* **Exercise**
The records that follow are to be repeated exactly, with no pictures carried over.
*** Given data Section Begins ***
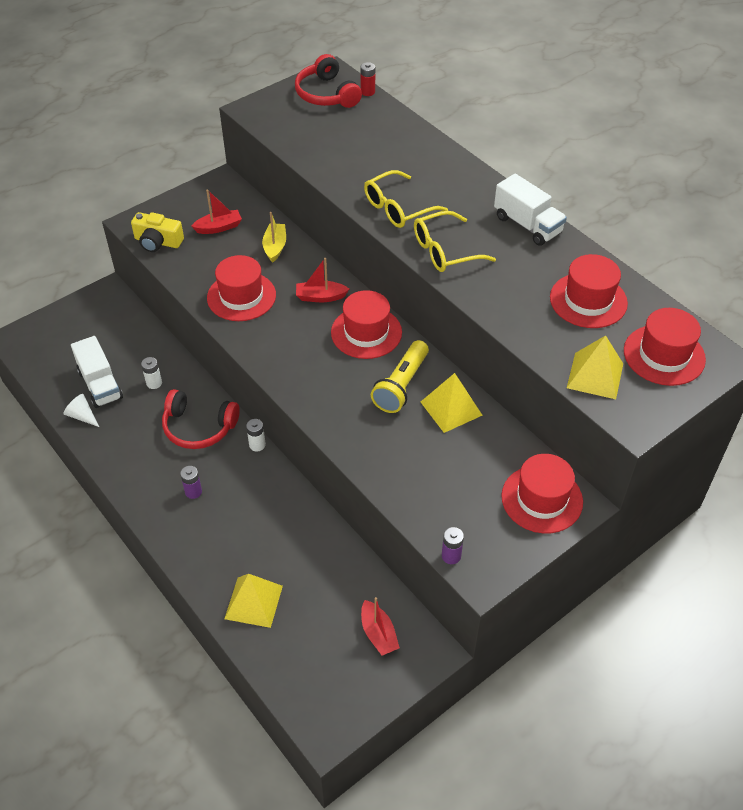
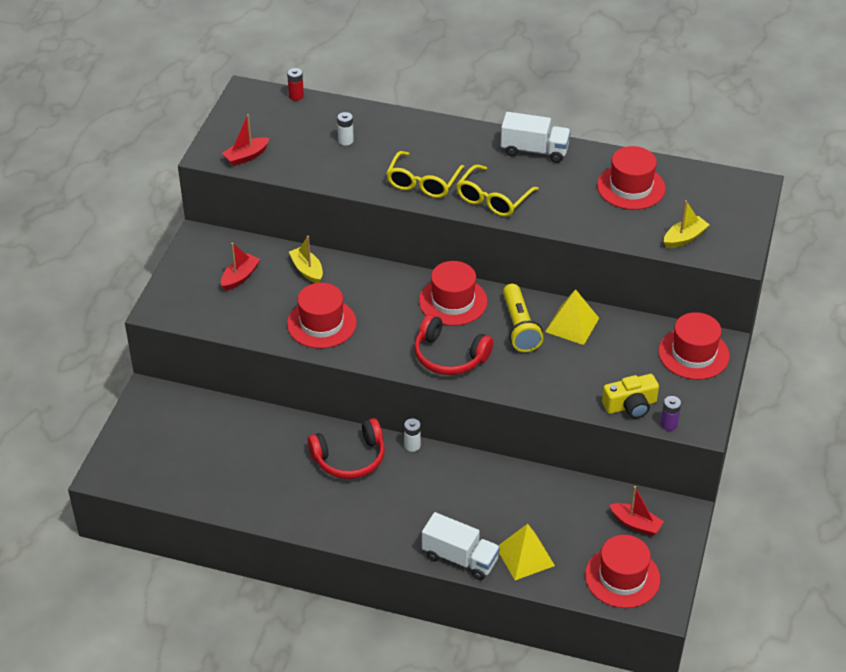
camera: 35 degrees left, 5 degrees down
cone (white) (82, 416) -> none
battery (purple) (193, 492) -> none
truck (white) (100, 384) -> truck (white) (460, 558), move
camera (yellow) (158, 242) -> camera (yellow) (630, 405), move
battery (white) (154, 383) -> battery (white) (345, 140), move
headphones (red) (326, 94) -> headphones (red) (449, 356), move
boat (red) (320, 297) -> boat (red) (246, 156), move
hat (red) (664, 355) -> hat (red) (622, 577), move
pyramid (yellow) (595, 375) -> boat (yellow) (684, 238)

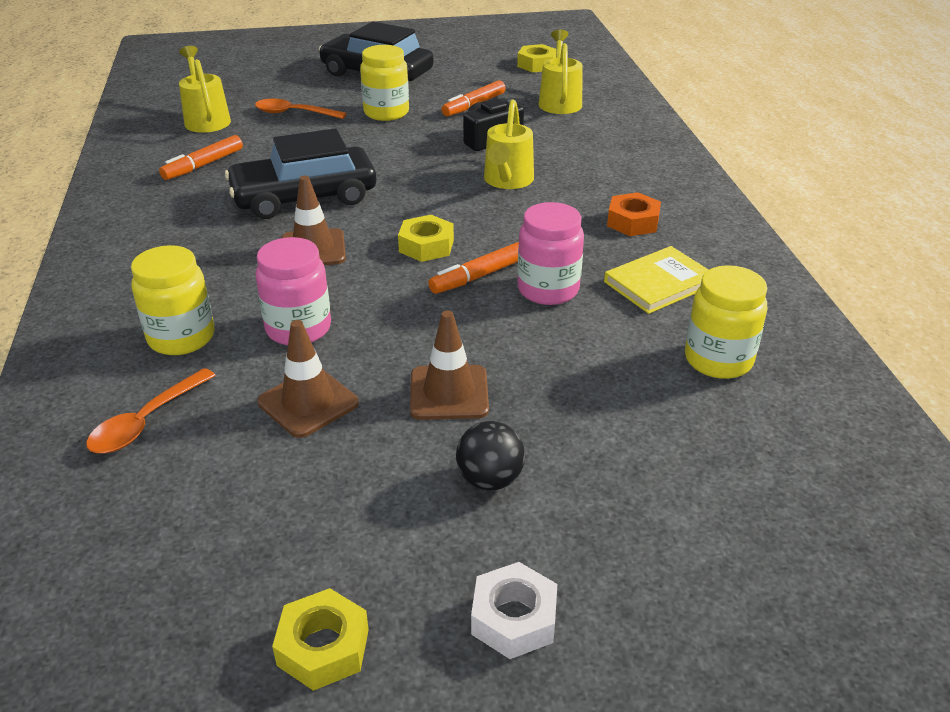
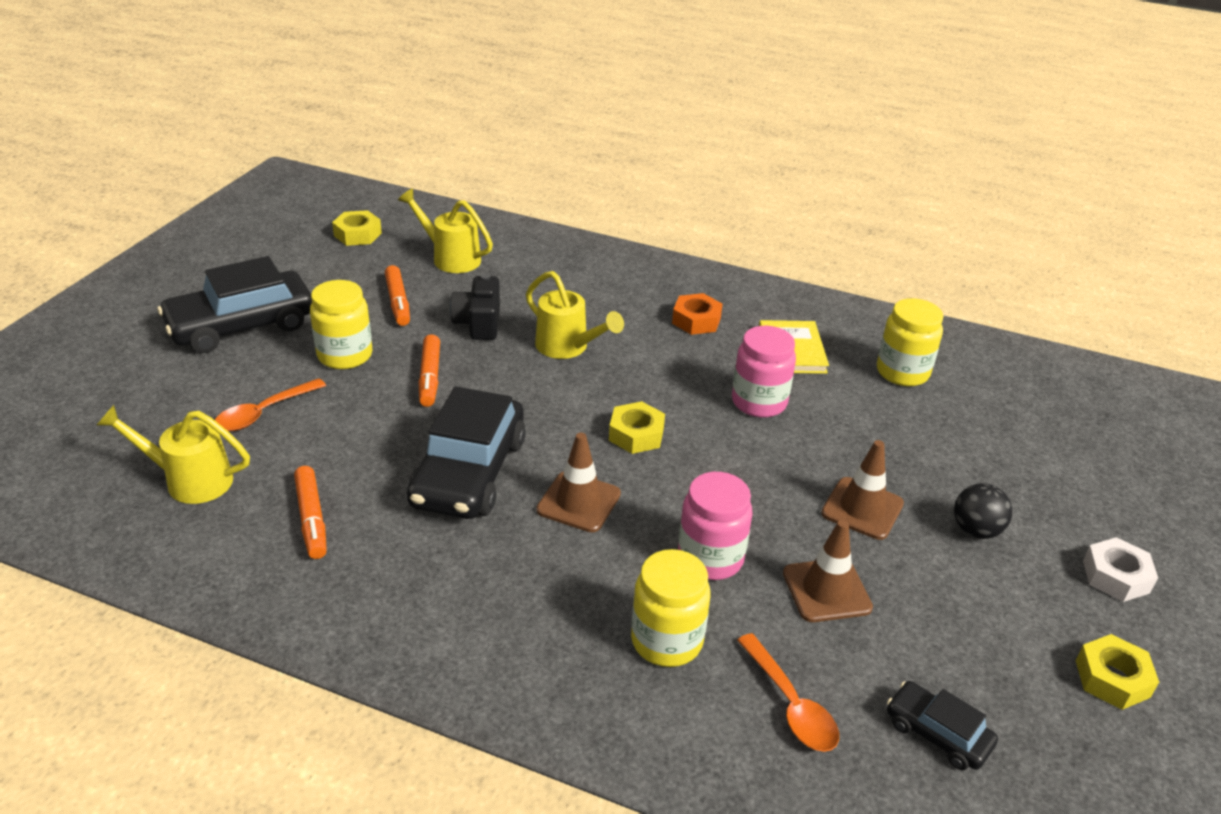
camera: 60 degrees left, 0 degrees up
none -> car (black) (937, 733)
marker (orange) (478, 276) -> marker (orange) (430, 377), move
*** Given data Section Ends ***
* **Exercise response**
camera: 35 degrees left, 5 degrees down
cone (white) (82, 416) -> none
battery (purple) (193, 492) -> none
truck (white) (100, 384) -> truck (white) (460, 558), move
camera (yellow) (158, 242) -> camera (yellow) (630, 405), move
battery (white) (154, 383) -> battery (white) (345, 140), move
headphones (red) (326, 94) -> headphones (red) (449, 356), move
boat (red) (320, 297) -> boat (red) (246, 156), move
hat (red) (664, 355) -> hat (red) (622, 577), move
pyramid (yellow) (595, 375) -> boat (yellow) (684, 238)

camera: 60 degrees left, 0 degrees up
none -> car (black) (937, 733)
marker (orange) (478, 276) -> marker (orange) (430, 377), move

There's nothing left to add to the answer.